(PROVIDED MATERIAL begins)
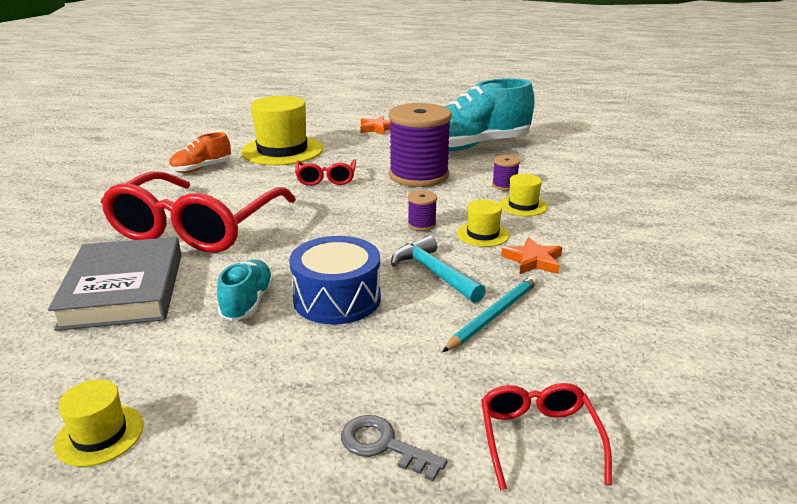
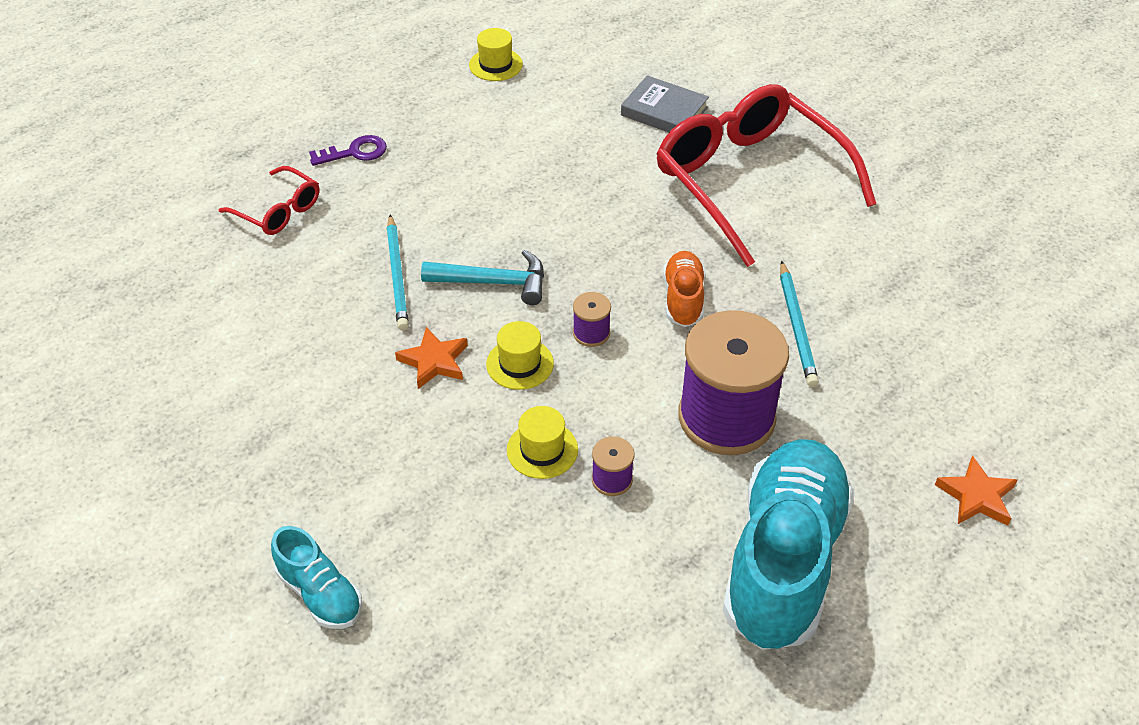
camera: 130 degrees right, 20 degrees up
grey book [48,237,182,331] -> grey book [621,75,709,132], size x0.62
orange shoe [169,132,231,173] -> orange shoe moved to [663,251,705,327]
turquoise shoe [217,260,274,321] -> turquoise shoe moved to [271,526,362,629]
yellow hat [241,96,323,165] -> none
blue drum [289,236,381,324] -> none
red glasses [295,159,356,186] -> turquoise pencil [780,261,819,387]
grey key [341,415,448,481] -> purple key [309,135,387,166]

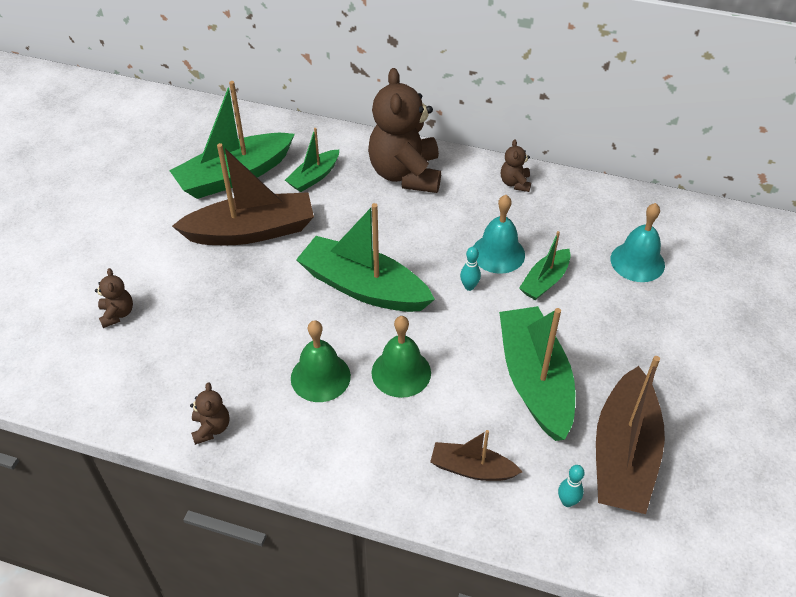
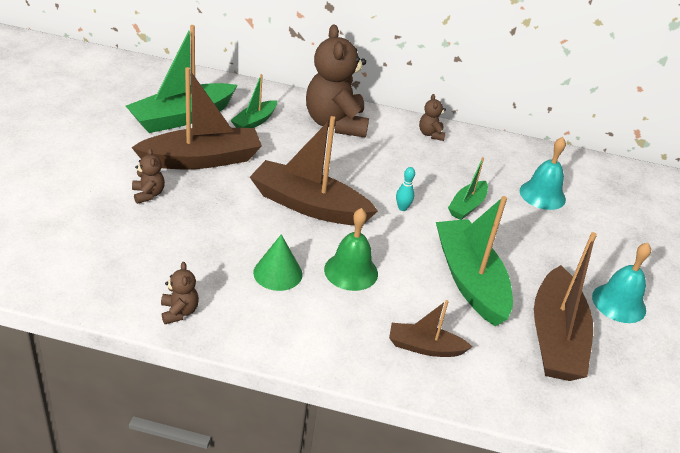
camera: 10 degrees left, 10 degrees down
brown teddy bear [95,268,133,328] -> brown teddy bear moved to [132,148,165,204]
green bell [291,320,351,402] -> green cone [253,234,303,291]
green boat [296,203,435,312] -> brown boat [250,116,378,225]
turquoise bell [473,195,525,274] -> turquoise bell moved to [592,243,651,323]
turquoise bowling pin [558,465,584,507] -> none

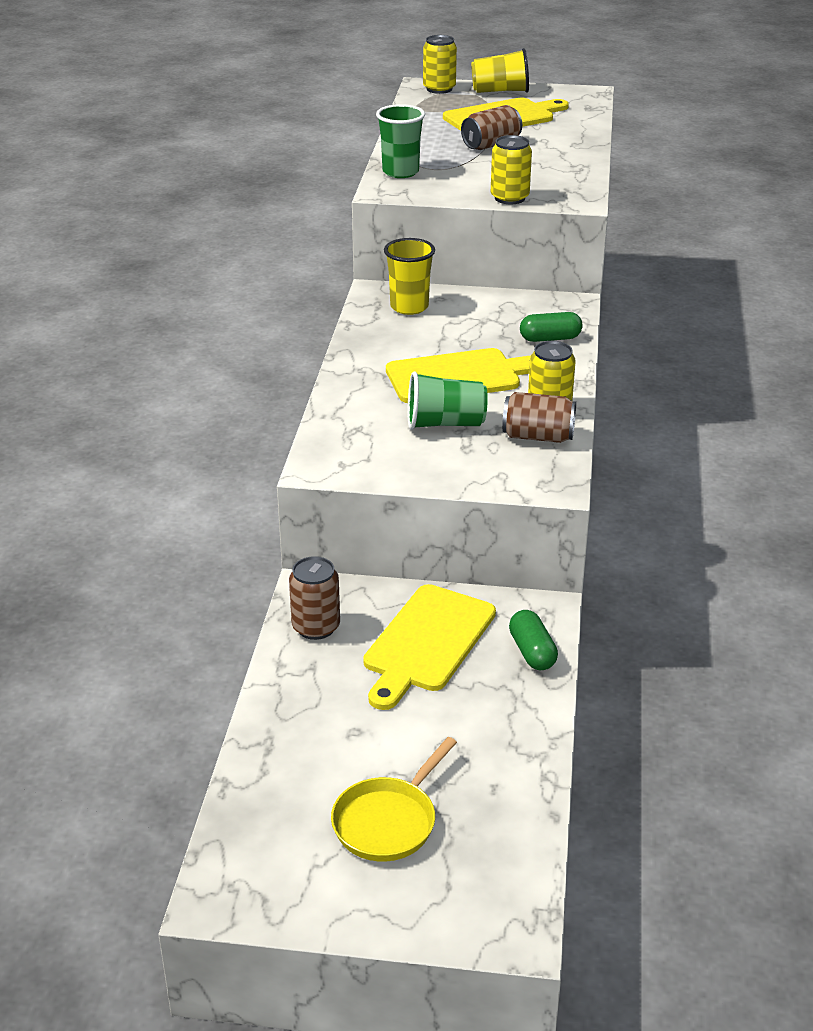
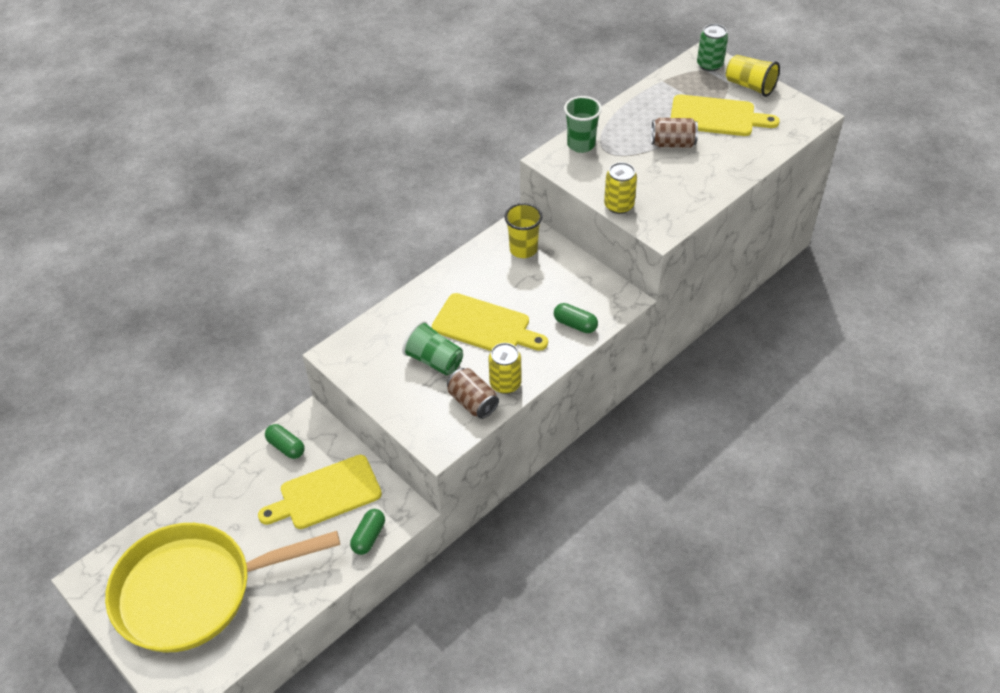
camera: 40 degrees right, 15 degrees up
brown can [289,556,340,640] -> green capsule [265,424,305,459]
yellow pan [331,737,457,861] -> yellow pan [105,523,340,653], size x2.25
yellow can [423,35,457,94] -> green can [697,24,728,72]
(PROVIDED MATERIAL ends)
◆ **WHAT THIS TASK INVOLVES**
Please output all the records above exactly, leaving out every picture.

◆ **ANSWER TO THIS EXERCISE**
camera: 130 degrees right, 20 degrees up
grey book [48,237,182,331] -> grey book [621,75,709,132], size x0.62
orange shoe [169,132,231,173] -> orange shoe moved to [663,251,705,327]
turquoise shoe [217,260,274,321] -> turquoise shoe moved to [271,526,362,629]
yellow hat [241,96,323,165] -> none
blue drum [289,236,381,324] -> none
red glasses [295,159,356,186] -> turquoise pencil [780,261,819,387]
grey key [341,415,448,481] -> purple key [309,135,387,166]

camera: 10 degrees left, 10 degrees down
brown teddy bear [95,268,133,328] -> brown teddy bear moved to [132,148,165,204]
green bell [291,320,351,402] -> green cone [253,234,303,291]
green boat [296,203,435,312] -> brown boat [250,116,378,225]
turquoise bell [473,195,525,274] -> turquoise bell moved to [592,243,651,323]
turquoise bowling pin [558,465,584,507] -> none

camera: 40 degrees right, 15 degrees up
brown can [289,556,340,640] -> green capsule [265,424,305,459]
yellow pan [331,737,457,861] -> yellow pan [105,523,340,653], size x2.25
yellow can [423,35,457,94] -> green can [697,24,728,72]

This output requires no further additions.